Dataset entries ->
Content starts

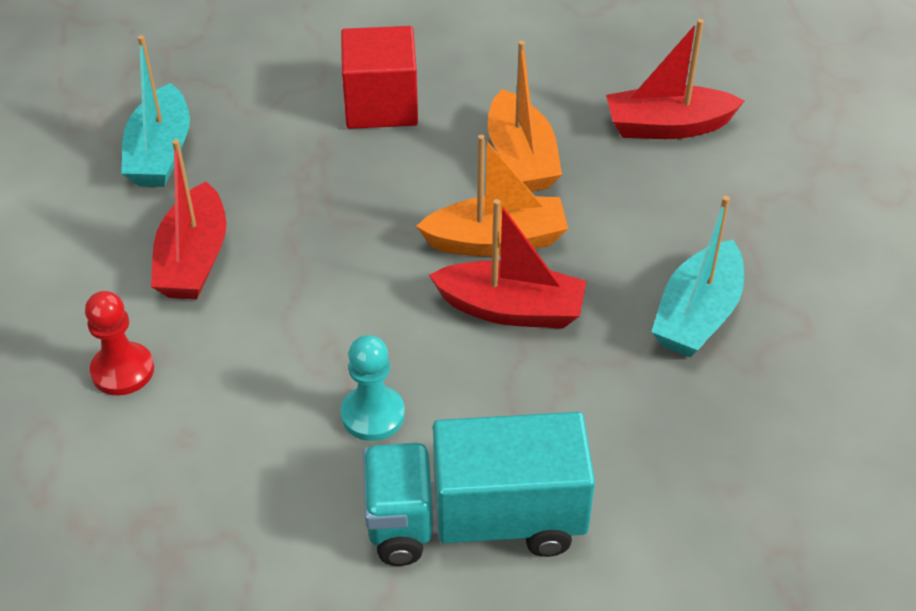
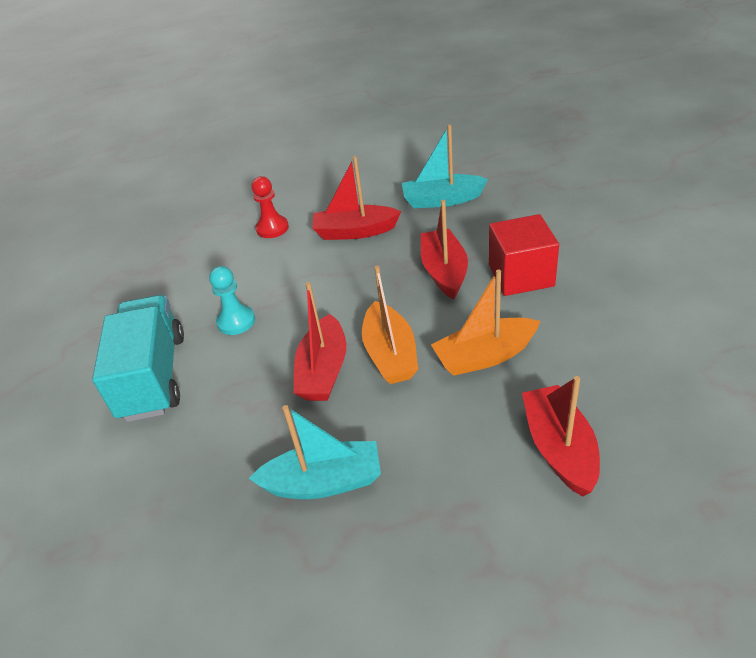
camera: 90 degrees right, 5 degrees down
(343, 172) = (444, 272): none -> red boat
(697, 315) = (324, 482): turquoise boat -> turquoise boat turned 150 degrees clockwise

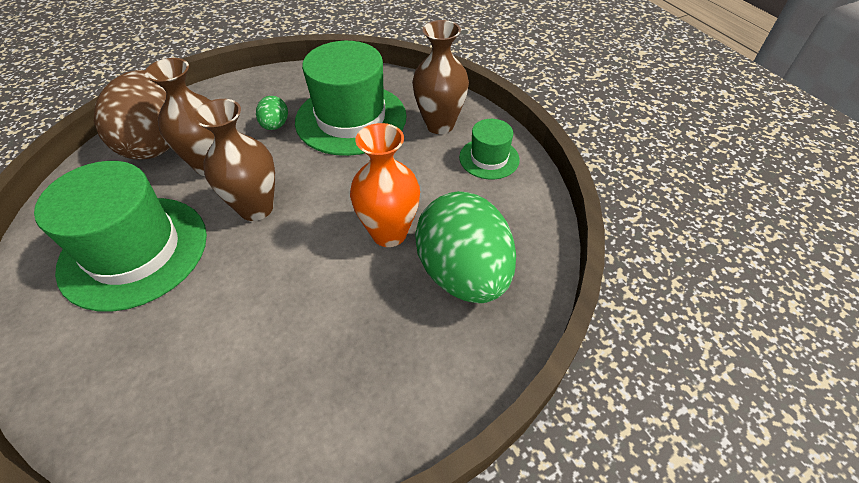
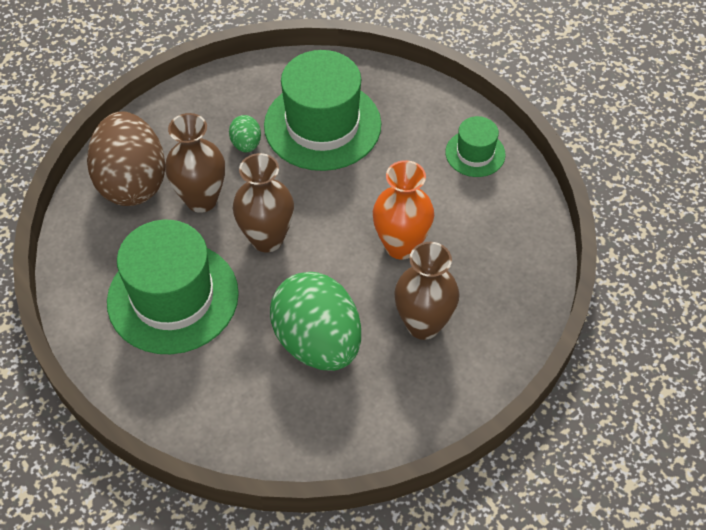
camera: 10 degrees left, 5 degrees up
(439, 124) = (416, 120): brown vase -> brown vase (423, 324)
(463, 274) = (477, 274): green egg -> green egg (318, 342)

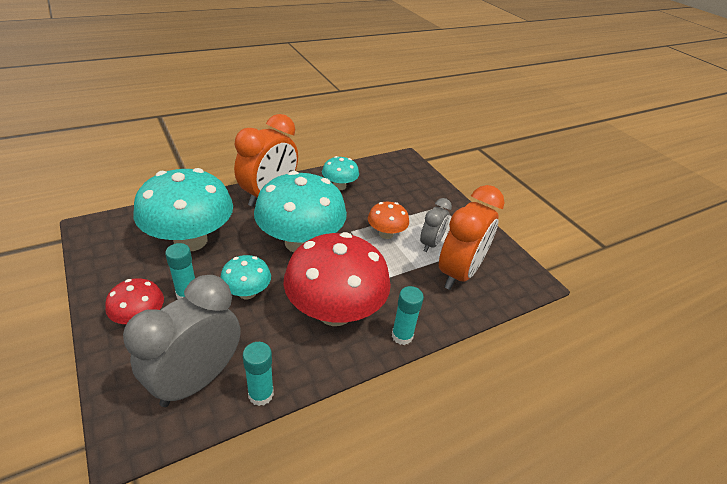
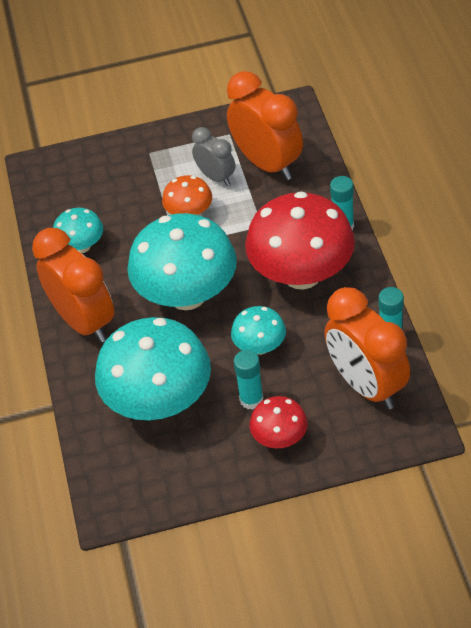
camera: 65 degrees left, 10 degrees up
(196, 380) = (367, 385): grey clock -> orange clock

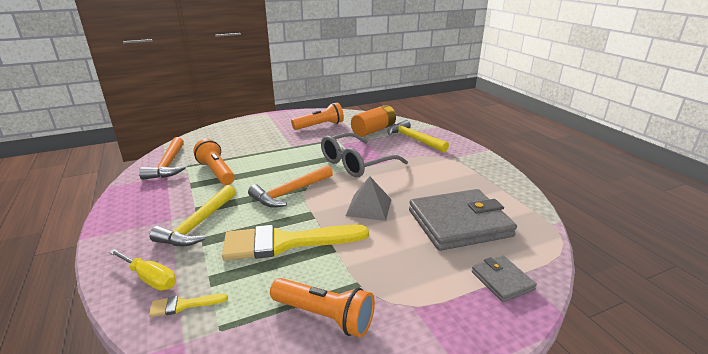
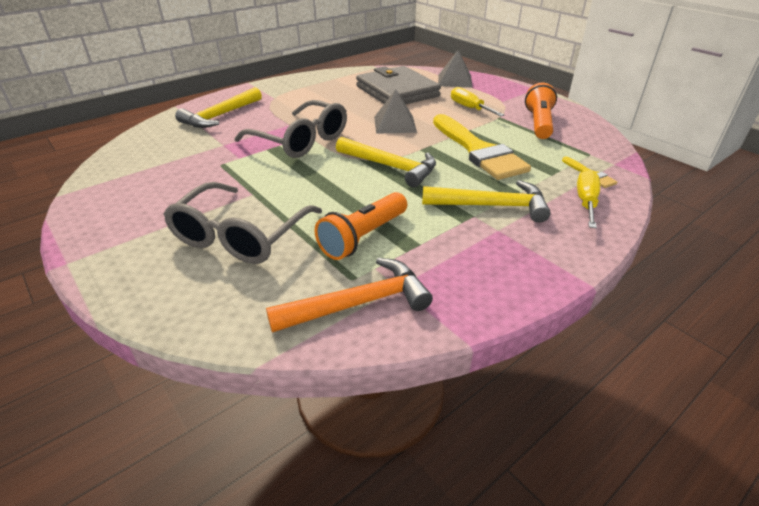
camera: 105 degrees left, 10 degrees up
(252, 142) = (240, 236): none -> grey glasses
(290, 192) = (390, 167): orange hammer -> yellow hammer
(320, 126) = (160, 186): orange flashlight -> none
(373, 130) = (187, 141): orange battery -> none
(395, 267) = (469, 108): none -> yellow screwdriver
(502, 280) = (455, 80): grey wallet -> grey pyramid

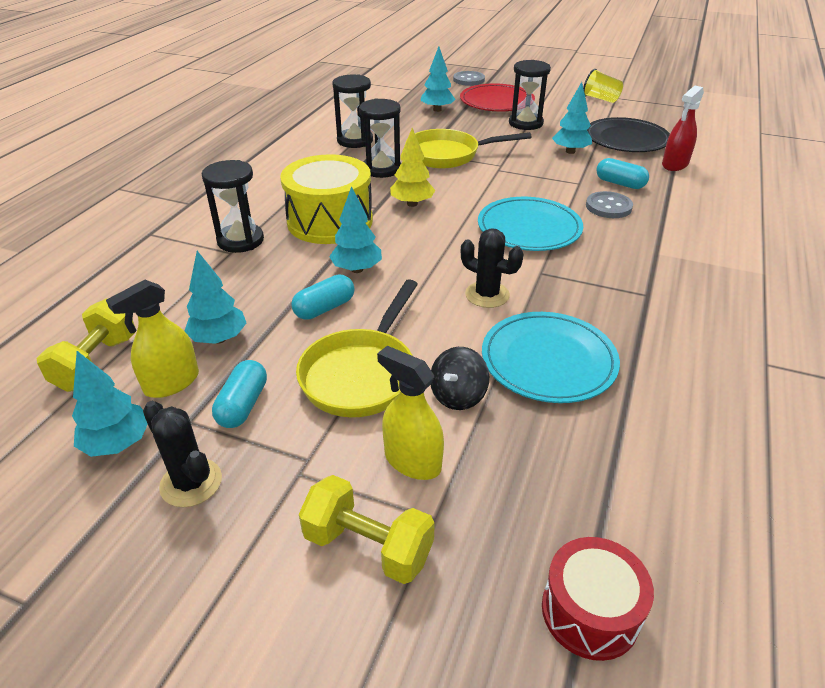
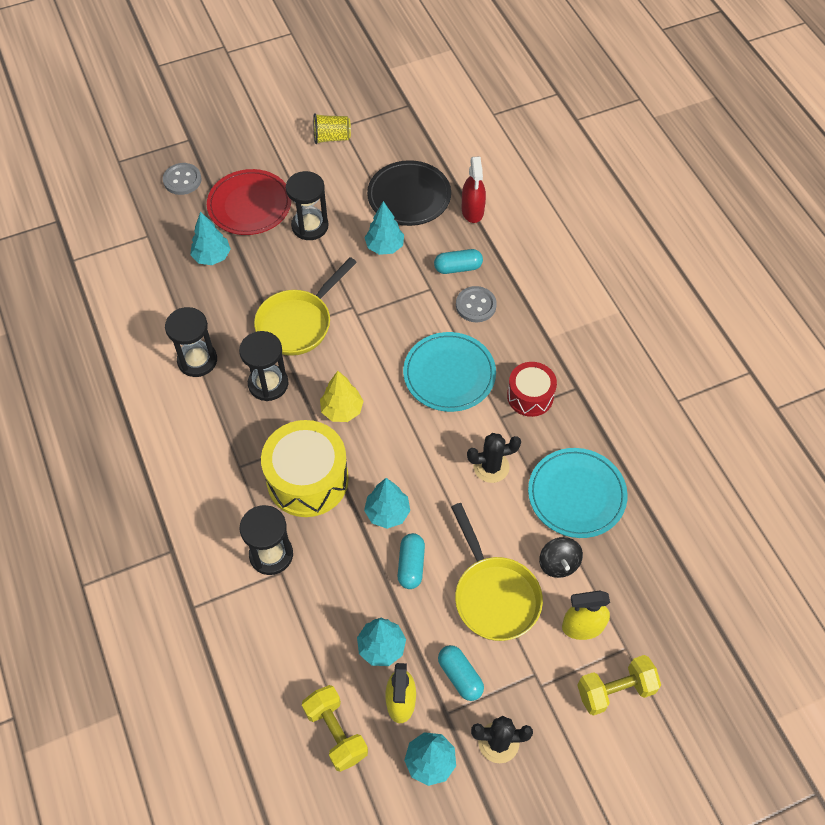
camera: 45 degrees left, 20 degrees up
(590, 611) = (725, 632): red drum -> red drum (530, 396)

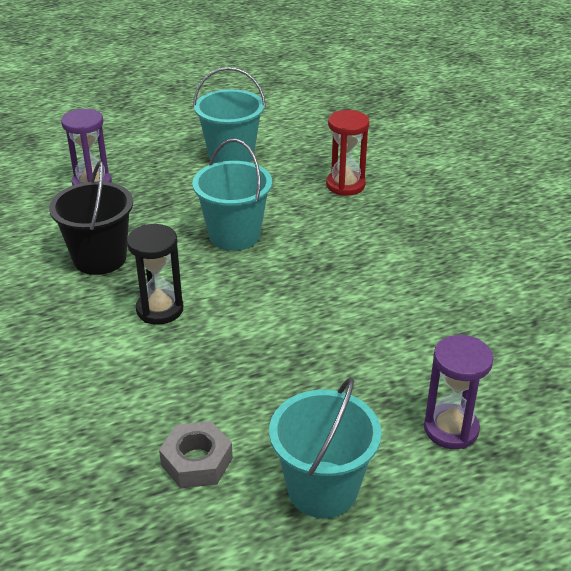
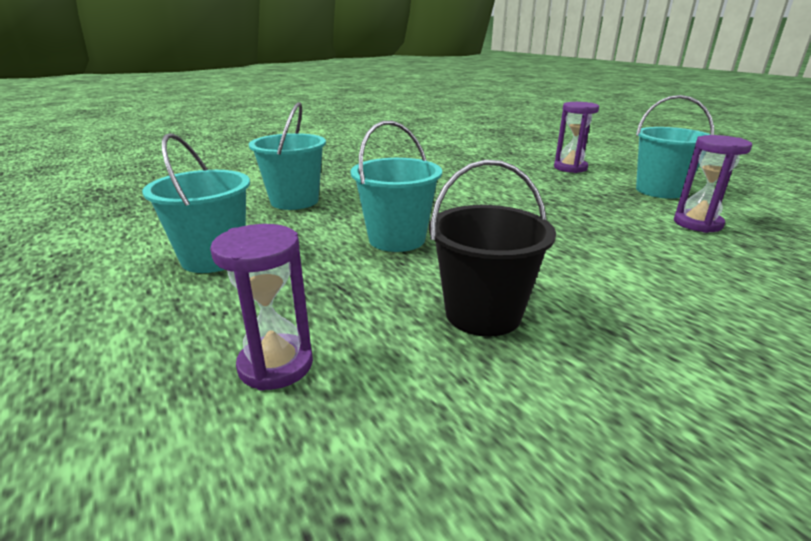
camera: 100 degrees left, 10 degrees down
(160, 309) = (547, 260): black hourglass -> none
(197, 461) = (697, 224): grey nut -> purple hourglass
(345, 185) = (294, 201): red hourglass -> turquoise bucket

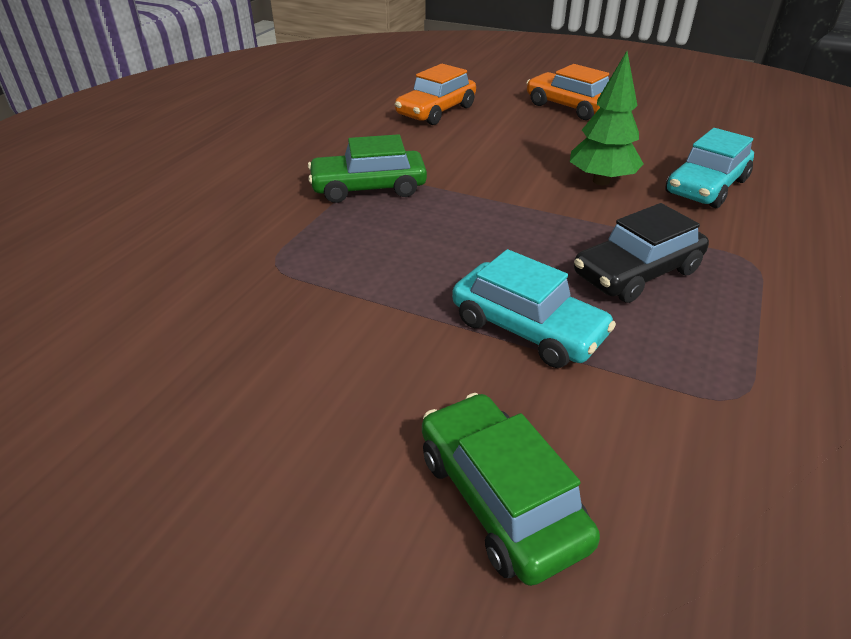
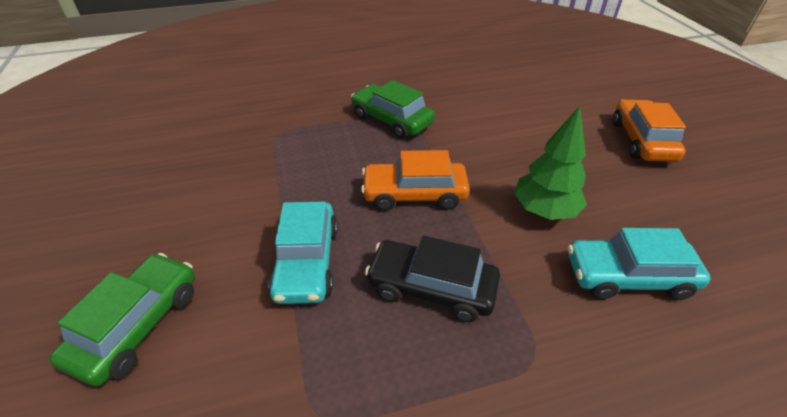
camera: 50 degrees right, 5 degrees up
(436, 111) = (527, 91): orange car -> orange car (414, 194)

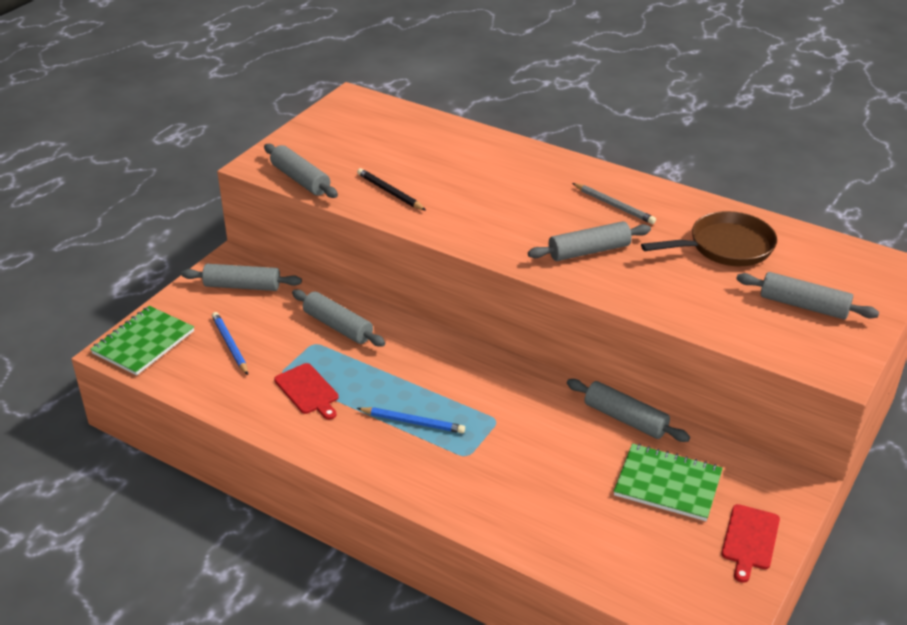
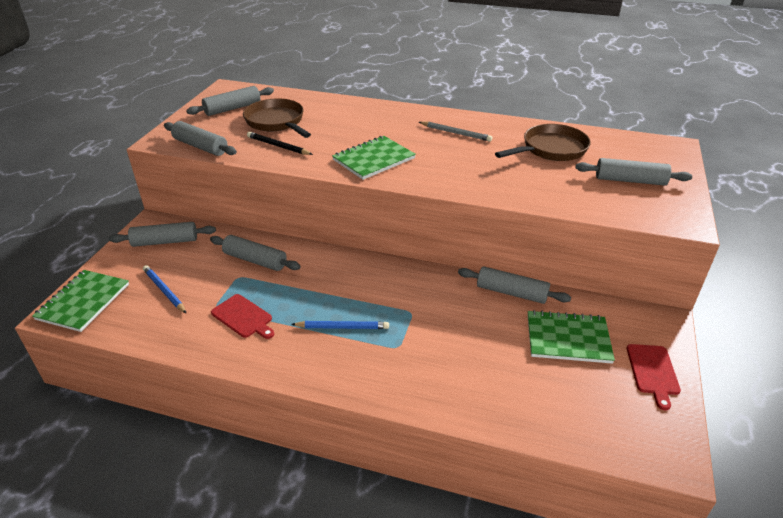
camera: 15 degrees left, 0 degrees up
(398, 157) = (276, 122): none -> brown pan
(497, 227) = (374, 159): none -> green notebook
(589, 251) = (452, 166): grey rolling pin -> grey rolling pin (232, 108)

Content ends

YOUR TASK -> The reply should hold every line of the records unchanged and no pictures.

RESPONSE BOX ->
camera: 90 degrees right, 5 degrees down
(343, 172) = (444, 272): none -> red boat
(697, 315) = (324, 482): turquoise boat -> turquoise boat turned 150 degrees clockwise

camera: 10 degrees left, 5 degrees up
(439, 124) = (416, 120): brown vase -> brown vase (423, 324)
(463, 274) = (477, 274): green egg -> green egg (318, 342)

camera: 65 degrees left, 10 degrees up
(196, 380) = (367, 385): grey clock -> orange clock

camera: 105 degrees left, 10 degrees up
(252, 142) = (240, 236): none -> grey glasses
(290, 192) = (390, 167): orange hammer -> yellow hammer
(320, 126) = (160, 186): orange flashlight -> none
(373, 130) = (187, 141): orange battery -> none
(395, 267) = (469, 108): none -> yellow screwdriver
(502, 280) = (455, 80): grey wallet -> grey pyramid

camera: 45 degrees left, 20 degrees up
(590, 611) = (725, 632): red drum -> red drum (530, 396)

camera: 100 degrees left, 10 degrees down
(160, 309) = (547, 260): black hourglass -> none
(197, 461) = (697, 224): grey nut -> purple hourglass
(345, 185) = (294, 201): red hourglass -> turquoise bucket

camera: 50 degrees right, 5 degrees up
(436, 111) = (527, 91): orange car -> orange car (414, 194)

camera: 15 degrees left, 0 degrees up
(398, 157) = (276, 122): none -> brown pan
(497, 227) = (374, 159): none -> green notebook
(589, 251) = (452, 166): grey rolling pin -> grey rolling pin (232, 108)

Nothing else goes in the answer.